SOURCE RECORDS:
================

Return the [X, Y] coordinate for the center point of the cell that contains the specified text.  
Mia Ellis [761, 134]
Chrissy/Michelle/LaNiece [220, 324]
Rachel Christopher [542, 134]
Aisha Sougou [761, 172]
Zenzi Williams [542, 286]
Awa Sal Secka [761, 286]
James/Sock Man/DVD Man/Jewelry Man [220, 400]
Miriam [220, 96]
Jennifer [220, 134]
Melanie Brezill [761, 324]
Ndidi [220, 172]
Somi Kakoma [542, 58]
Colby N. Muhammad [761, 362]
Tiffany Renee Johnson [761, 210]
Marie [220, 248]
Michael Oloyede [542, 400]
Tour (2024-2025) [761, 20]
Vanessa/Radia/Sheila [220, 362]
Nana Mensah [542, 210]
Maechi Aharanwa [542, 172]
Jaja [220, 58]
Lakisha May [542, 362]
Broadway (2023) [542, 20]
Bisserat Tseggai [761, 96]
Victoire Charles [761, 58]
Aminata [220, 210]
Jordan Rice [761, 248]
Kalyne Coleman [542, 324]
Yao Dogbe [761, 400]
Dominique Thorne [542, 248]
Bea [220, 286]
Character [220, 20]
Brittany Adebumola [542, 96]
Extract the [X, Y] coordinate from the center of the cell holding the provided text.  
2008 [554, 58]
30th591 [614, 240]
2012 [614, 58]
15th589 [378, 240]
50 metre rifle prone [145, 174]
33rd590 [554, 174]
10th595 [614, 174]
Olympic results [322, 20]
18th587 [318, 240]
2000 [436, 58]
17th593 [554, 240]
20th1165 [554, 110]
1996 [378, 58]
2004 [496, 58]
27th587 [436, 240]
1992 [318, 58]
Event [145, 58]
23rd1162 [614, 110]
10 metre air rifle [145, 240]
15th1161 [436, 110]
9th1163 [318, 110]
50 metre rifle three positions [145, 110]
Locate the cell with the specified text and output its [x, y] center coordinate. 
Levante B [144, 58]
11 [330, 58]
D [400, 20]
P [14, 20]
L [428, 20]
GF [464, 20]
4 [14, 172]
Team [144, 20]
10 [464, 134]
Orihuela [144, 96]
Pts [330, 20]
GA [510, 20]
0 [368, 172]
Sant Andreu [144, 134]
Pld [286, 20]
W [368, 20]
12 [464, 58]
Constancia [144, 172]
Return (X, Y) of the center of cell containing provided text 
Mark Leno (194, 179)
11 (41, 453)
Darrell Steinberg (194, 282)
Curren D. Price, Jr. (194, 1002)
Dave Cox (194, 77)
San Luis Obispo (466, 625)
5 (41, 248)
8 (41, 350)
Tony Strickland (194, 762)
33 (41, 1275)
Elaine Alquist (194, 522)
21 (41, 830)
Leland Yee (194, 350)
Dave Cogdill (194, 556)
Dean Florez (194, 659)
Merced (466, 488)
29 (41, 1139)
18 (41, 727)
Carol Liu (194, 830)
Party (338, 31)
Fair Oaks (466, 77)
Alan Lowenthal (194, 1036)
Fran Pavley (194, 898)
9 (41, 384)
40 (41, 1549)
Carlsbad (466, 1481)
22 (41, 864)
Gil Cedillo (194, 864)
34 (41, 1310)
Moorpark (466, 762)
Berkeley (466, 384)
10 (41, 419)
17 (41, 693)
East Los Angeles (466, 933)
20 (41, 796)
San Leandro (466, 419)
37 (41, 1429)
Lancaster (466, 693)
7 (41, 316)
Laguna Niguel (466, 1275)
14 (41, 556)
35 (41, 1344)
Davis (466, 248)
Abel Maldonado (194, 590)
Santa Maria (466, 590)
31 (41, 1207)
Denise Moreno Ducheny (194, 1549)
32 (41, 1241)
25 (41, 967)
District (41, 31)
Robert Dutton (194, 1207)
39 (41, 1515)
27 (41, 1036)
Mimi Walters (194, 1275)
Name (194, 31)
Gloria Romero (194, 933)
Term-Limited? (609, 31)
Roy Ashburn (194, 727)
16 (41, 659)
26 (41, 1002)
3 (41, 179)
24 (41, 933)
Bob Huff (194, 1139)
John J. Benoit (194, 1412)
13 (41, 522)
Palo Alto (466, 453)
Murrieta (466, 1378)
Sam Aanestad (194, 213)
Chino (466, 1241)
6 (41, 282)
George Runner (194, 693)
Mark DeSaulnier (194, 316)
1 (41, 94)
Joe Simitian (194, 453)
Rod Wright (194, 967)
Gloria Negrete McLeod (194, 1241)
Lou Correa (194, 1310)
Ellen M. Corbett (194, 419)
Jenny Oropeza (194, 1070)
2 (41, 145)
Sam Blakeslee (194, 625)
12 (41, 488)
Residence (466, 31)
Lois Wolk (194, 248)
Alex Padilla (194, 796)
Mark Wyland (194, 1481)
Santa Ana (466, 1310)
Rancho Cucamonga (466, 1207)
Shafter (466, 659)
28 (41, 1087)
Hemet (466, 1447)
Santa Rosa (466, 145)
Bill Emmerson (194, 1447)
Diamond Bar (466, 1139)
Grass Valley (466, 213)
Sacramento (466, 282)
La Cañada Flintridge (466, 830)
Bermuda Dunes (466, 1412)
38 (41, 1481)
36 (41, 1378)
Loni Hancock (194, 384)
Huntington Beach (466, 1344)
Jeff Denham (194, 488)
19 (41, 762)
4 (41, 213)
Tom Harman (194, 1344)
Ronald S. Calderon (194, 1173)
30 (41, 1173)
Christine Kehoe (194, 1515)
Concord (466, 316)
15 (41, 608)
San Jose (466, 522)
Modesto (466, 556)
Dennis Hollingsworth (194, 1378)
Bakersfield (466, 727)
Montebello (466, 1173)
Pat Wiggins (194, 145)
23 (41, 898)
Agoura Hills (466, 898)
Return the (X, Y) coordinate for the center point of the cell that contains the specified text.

================

WORK TO DO:
Rewrite every item above with "Olympic placings" in place of "Olympic results", leaving everything else unchanged.

ANSWER TO THIS TASK:
Return the [X, Y] coordinate for the center point of the cell that contains the specified text.  
Mia Ellis [761, 134]
Chrissy/Michelle/LaNiece [220, 324]
Rachel Christopher [542, 134]
Aisha Sougou [761, 172]
Zenzi Williams [542, 286]
Awa Sal Secka [761, 286]
James/Sock Man/DVD Man/Jewelry Man [220, 400]
Miriam [220, 96]
Jennifer [220, 134]
Melanie Brezill [761, 324]
Ndidi [220, 172]
Somi Kakoma [542, 58]
Colby N. Muhammad [761, 362]
Tiffany Renee Johnson [761, 210]
Marie [220, 248]
Michael Oloyede [542, 400]
Tour (2024-2025) [761, 20]
Vanessa/Radia/Sheila [220, 362]
Nana Mensah [542, 210]
Maechi Aharanwa [542, 172]
Jaja [220, 58]
Lakisha May [542, 362]
Broadway (2023) [542, 20]
Bisserat Tseggai [761, 96]
Victoire Charles [761, 58]
Aminata [220, 210]
Jordan Rice [761, 248]
Kalyne Coleman [542, 324]
Yao Dogbe [761, 400]
Dominique Thorne [542, 248]
Bea [220, 286]
Character [220, 20]
Brittany Adebumola [542, 96]
Extract the [X, Y] coordinate from the center of the cell holding the provided text.  
2008 [554, 58]
30th591 [614, 240]
2012 [614, 58]
15th589 [378, 240]
50 metre rifle prone [145, 174]
33rd590 [554, 174]
10th595 [614, 174]
Olympic placings [322, 20]
18th587 [318, 240]
2000 [436, 58]
17th593 [554, 240]
20th1165 [554, 110]
1996 [378, 58]
2004 [496, 58]
27th587 [436, 240]
1992 [318, 58]
Event [145, 58]
23rd1162 [614, 110]
10 metre air rifle [145, 240]
15th1161 [436, 110]
9th1163 [318, 110]
50 metre rifle three positions [145, 110]
Locate the cell with the specified text and output its [x, y] center coordinate. 
Levante B [144, 58]
11 [330, 58]
D [400, 20]
P [14, 20]
L [428, 20]
GF [464, 20]
4 [14, 172]
Team [144, 20]
10 [464, 134]
Orihuela [144, 96]
Pts [330, 20]
GA [510, 20]
0 [368, 172]
Sant Andreu [144, 134]
Pld [286, 20]
W [368, 20]
12 [464, 58]
Constancia [144, 172]
Return (X, Y) of the center of cell containing provided text 
Mark Leno (194, 179)
11 (41, 453)
Darrell Steinberg (194, 282)
Curren D. Price, Jr. (194, 1002)
Dave Cox (194, 77)
San Luis Obispo (466, 625)
5 (41, 248)
8 (41, 350)
Tony Strickland (194, 762)
33 (41, 1275)
Elaine Alquist (194, 522)
21 (41, 830)
Leland Yee (194, 350)
Dave Cogdill (194, 556)
Dean Florez (194, 659)
Merced (466, 488)
29 (41, 1139)
18 (41, 727)
Carol Liu (194, 830)
Party (338, 31)
Fair Oaks (466, 77)
Alan Lowenthal (194, 1036)
Fran Pavley (194, 898)
9 (41, 384)
40 (41, 1549)
Carlsbad (466, 1481)
22 (41, 864)
Gil Cedillo (194, 864)
34 (41, 1310)
Moorpark (466, 762)
Berkeley (466, 384)
10 (41, 419)
17 (41, 693)
East Los Angeles (466, 933)
20 (41, 796)
San Leandro (466, 419)
37 (41, 1429)
Lancaster (466, 693)
7 (41, 316)
Laguna Niguel (466, 1275)
14 (41, 556)
35 (41, 1344)
Davis (466, 248)
Abel Maldonado (194, 590)
Santa Maria (466, 590)
31 (41, 1207)
Denise Moreno Ducheny (194, 1549)
32 (41, 1241)
25 (41, 967)
District (41, 31)
Robert Dutton (194, 1207)
39 (41, 1515)
27 (41, 1036)
Mimi Walters (194, 1275)
Name (194, 31)
Gloria Romero (194, 933)
Term-Limited? (609, 31)
Roy Ashburn (194, 727)
16 (41, 659)
26 (41, 1002)
3 (41, 179)
24 (41, 933)
Bob Huff (194, 1139)
John J. Benoit (194, 1412)
13 (41, 522)
Palo Alto (466, 453)
Murrieta (466, 1378)
Sam Aanestad (194, 213)
Chino (466, 1241)
6 (41, 282)
George Runner (194, 693)
Mark DeSaulnier (194, 316)
1 (41, 94)
Joe Simitian (194, 453)
Rod Wright (194, 967)
Gloria Negrete McLeod (194, 1241)
Lou Correa (194, 1310)
Ellen M. Corbett (194, 419)
Jenny Oropeza (194, 1070)
2 (41, 145)
Sam Blakeslee (194, 625)
12 (41, 488)
Residence (466, 31)
Lois Wolk (194, 248)
Alex Padilla (194, 796)
Mark Wyland (194, 1481)
Santa Ana (466, 1310)
Rancho Cucamonga (466, 1207)
Shafter (466, 659)
28 (41, 1087)
Hemet (466, 1447)
Santa Rosa (466, 145)
Bill Emmerson (194, 1447)
Diamond Bar (466, 1139)
Grass Valley (466, 213)
Sacramento (466, 282)
La Cañada Flintridge (466, 830)
Bermuda Dunes (466, 1412)
38 (41, 1481)
36 (41, 1378)
Loni Hancock (194, 384)
Huntington Beach (466, 1344)
Jeff Denham (194, 488)
19 (41, 762)
4 (41, 213)
Tom Harman (194, 1344)
Ronald S. Calderon (194, 1173)
30 (41, 1173)
Christine Kehoe (194, 1515)
Concord (466, 316)
15 (41, 608)
San Jose (466, 522)
Modesto (466, 556)
Dennis Hollingsworth (194, 1378)
Bakersfield (466, 727)
Montebello (466, 1173)
Pat Wiggins (194, 145)
23 (41, 898)
Agoura Hills (466, 898)
Return the (X, Y) coordinate for the center point of the cell that contains the specified text.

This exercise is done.